[Data excerpts]
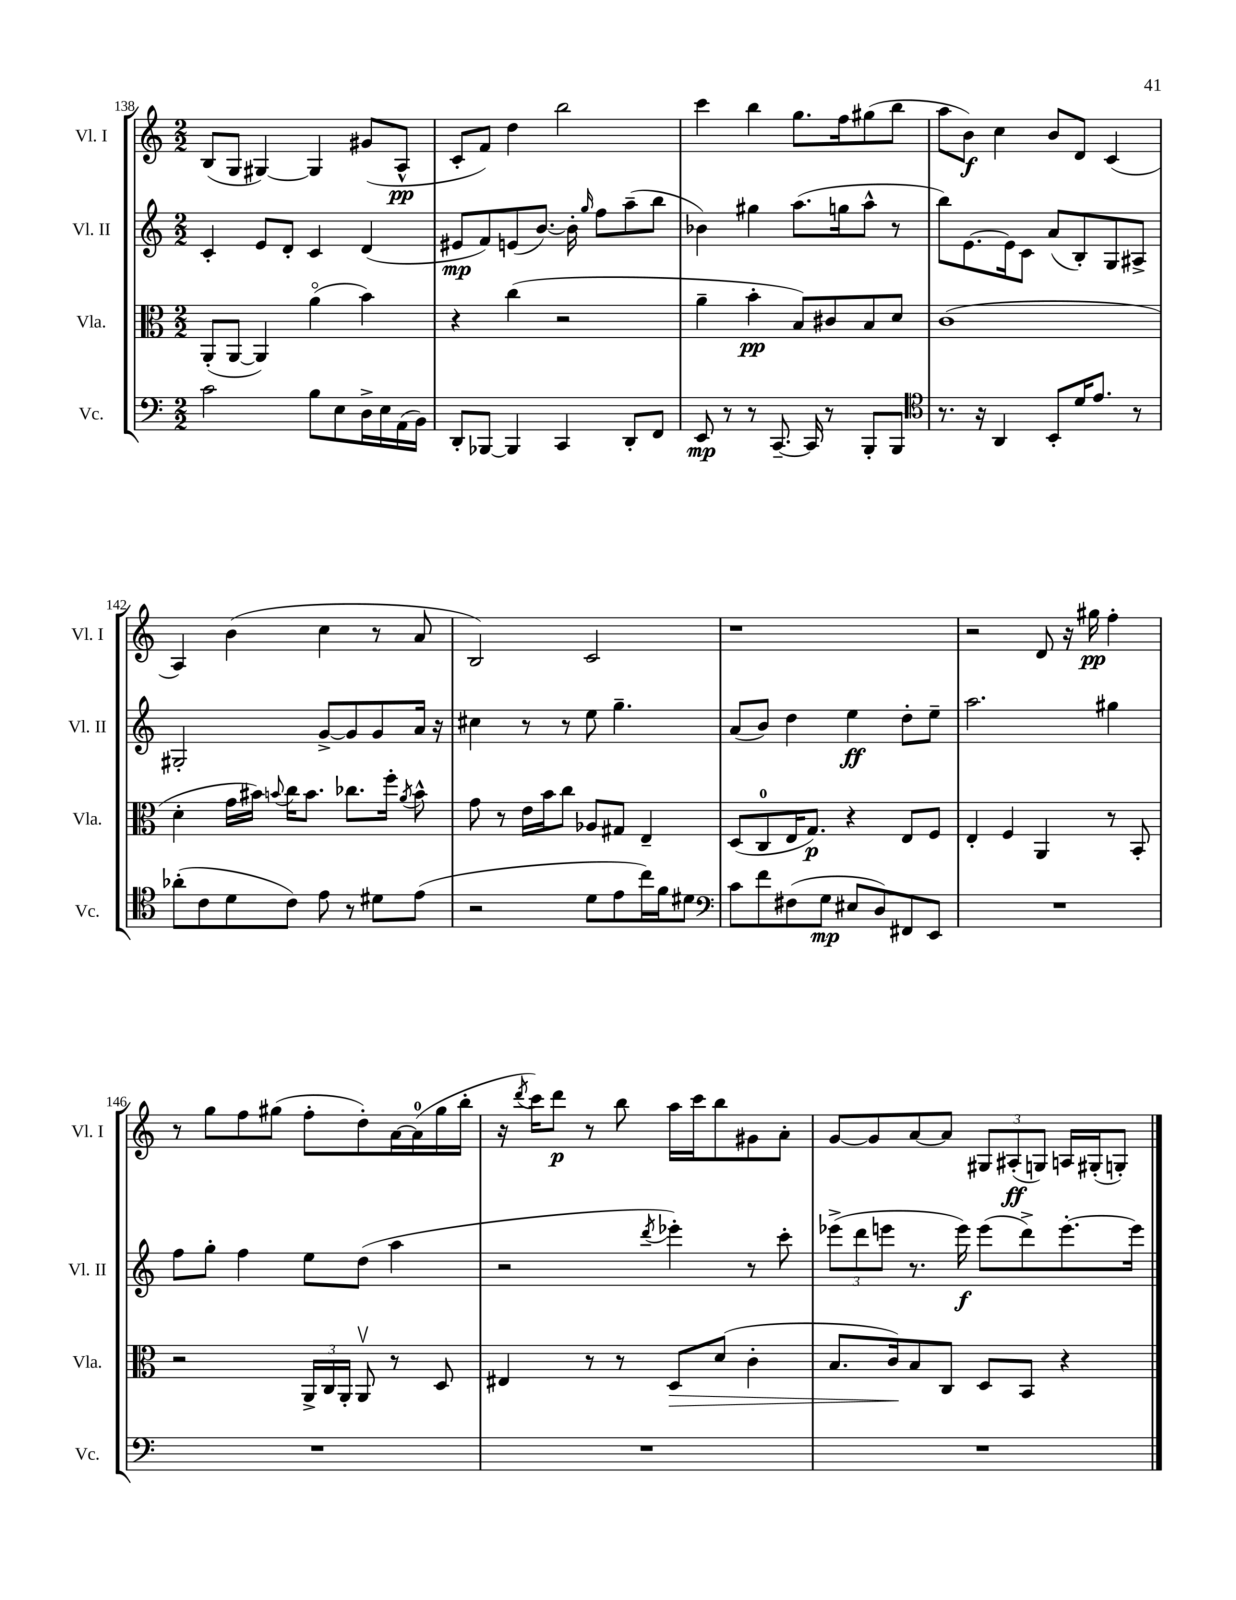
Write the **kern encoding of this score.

**kern	**kern	**kern	**kern
*staff4	*staff3	*staff2	*staff1
*clefF4	*clefC3	*clefG2	*clefG2
*k[]	*k[]	*k[]	*k[]
*M2/2	*M2/2	*M2/2	*M2/2
2c\	(8AA'/L	4c'/	(8B/L
.	[8AA/J	.	8G/J
.	4AA/])	8e/L	[4G#/)
.	.	8d'/J	.
8B\L	(4ao\	4c/	4G#/]
8E\	.	.	.
16D^\L	4b\)	(4d/	(8g#/L
16E\	.	.	.
(16AA\	.	.	8A^^/J
16BB\JJ)	.	.	.
=	=	=	=
8DD'/L	4r	8e#/L	8c'/L
[8BBB-/J	.	8f/)	8f/J)
4BBB-/]	(4cc\	(8e/	4dd\
.	.	[8.b/J)	.
4CC/	2r	.	2bb\
.	.	16b'\]	.
.	.	16qqgg/	.
.	.	8ff\L	.
8DD'/L	.	(8aa~\	.
8FF/J	.	8bb\J	.
=	=	=	=
8EE/	4a~\	4b-\)	4ccc\
8r	.	.	.
8r	4b'\	4gg#\	4bb\
[8.CC~/	.	.	.
.	8B/L)	(8.aa\L	8.gg\L
16CC/]	.	.	.
8r	8c#/	.	.
.	.	16gg\k	16ff\k
8BBB'/L	8B/	8aa^^\J	(8gg#\
8BBB/J	8d/J	8r	8bb\J
=	=	=	=
*clefC4	*	*	*
8.r	(1c	8bb\L)	8aa\L
.	.	[8.e\	8b\J)
16r	.	.	.
4AA/	.	.	4cc\
.	.	16e\]k	.
.	.	8c\J	.
8BB'/L	.	(8a/L	8b/L
16d/K	.	8B'/)	8d/J
8.e/J	.	.	.
.	.	8G/	(4c/
8r	.	8A#^/J	.
=	=	=	=
(8a-'\L	4d'\	2G#'/	4A/)
8c\	.	.	.
8d\	16g\LL	.	(4b\
.	16b#\JJ)	.	.
.	8qqb/	.	.
8c\J)	16cc\LK	.	.
.	8.b\J	.	.
8e\	.	[8g^/L	4cc\
8r	8.cc-\L	8g/]	.
8d#\L	.	8g/	8r
.	16ff'\Jk	.	.
.	8qa/	.	.
(8e\J	8b^^\	16a/Jk	8a/
.	.	16r	.
=	=	=	=
2r	8g\	4cc#\	2B/)
.	8r	.	.
.	16e\LL	8r	.
.	16b\J	.	.
.	8cc\J	8r	.
8d\L	8A-/L	8ee\	2c/
8e\	8G#/J	4.gg~\	.
16cc\L)	4E~/	.	.
16f\J	.	.	.
8d#\J	.	.	.
=	=	=	=
*clefF4	*	*	*
8c\L	(8D/L	(8a/L	1r
8f\	8C/	8b/J)	.
(8F#\	16E/K	4dd\	.
.	8.G/J)	.	.
8G\J	.	.	.
8E#/L	4r	4ee\	.
8D/)	.	.	.
8FF#/	8E/L	8dd'\L	.
8EE/J	8F/J	8ee~\J	.
=	=	=	=
1r	4E'/	2.aa\	2r
.	4F/	.	.
.	4AA/	.	8d/
.	.	.	16r
.	.	.	16gg#\
.	8r	4gg#\	4ff'\
.	8BB'/	.	.
=	=	=	=
1r	2r	8ff\L	8r
.	.	8gg'\J	8gg\L
.	.	4ff\	8ff\
.	.	.	(8gg#\J
.	24AA^/LL	8ee\L	8ff'\L
.	24C/	.	.
.	24AA'/JJ	.	.
.	8AAv/	(8dd\J	8dd'\)
.	8r	4aa\	[16a\L
.	.	.	(16a\]
.	8D/	.	16gg#\
.	.	.	16bb'\JJ
=	=	=	=
1r	4E#/	2r	16r
.	.	.	8qddd/
.	.	.	16ccc\LK)
.	.	.	8ddd\J
.	8r	.	8r
.	8r	.	8bb\
.	.	8qddd/	.
.	8D/L	4eee-'\)	16aa\LL
.	.	.	16ccc\J
.	(8d/J	.	8bb\
.	4c'\	8r	8g#\
.	.	8ccc'\	8a'\J
=	=	=	=
1r	8.B/L	(12eee-^\L	[8g/L
.	.	12ddd\	.
.	.	.	8g/]
.	.	12eee\J	.
.	16c/k)	.	.
.	8B/	8.r	[8a/
.	8C/J	.	8a/]J
.	.	16eee\)	.
.	8D/L	(8eee\L	12G#/L
.	.	.	(12A#'/
.	8BB/J	8ddd^\)	.
.	.	.	12G/J)
.	4r	[8.eee'\	16A/LL
.	.	.	(16G#'/J
.	.	.	8G'/J)
.	.	16eee\]Jk	.
==	==	==	==
*-	*-	*-	*-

Directive: Which lines in the items above contain the string "kern", with uppercase and lowercase treated as different? Identify each one and copy it out in full.

Task output:
Write the **kern encoding of this score.
**kern	**kern	**kern	**kern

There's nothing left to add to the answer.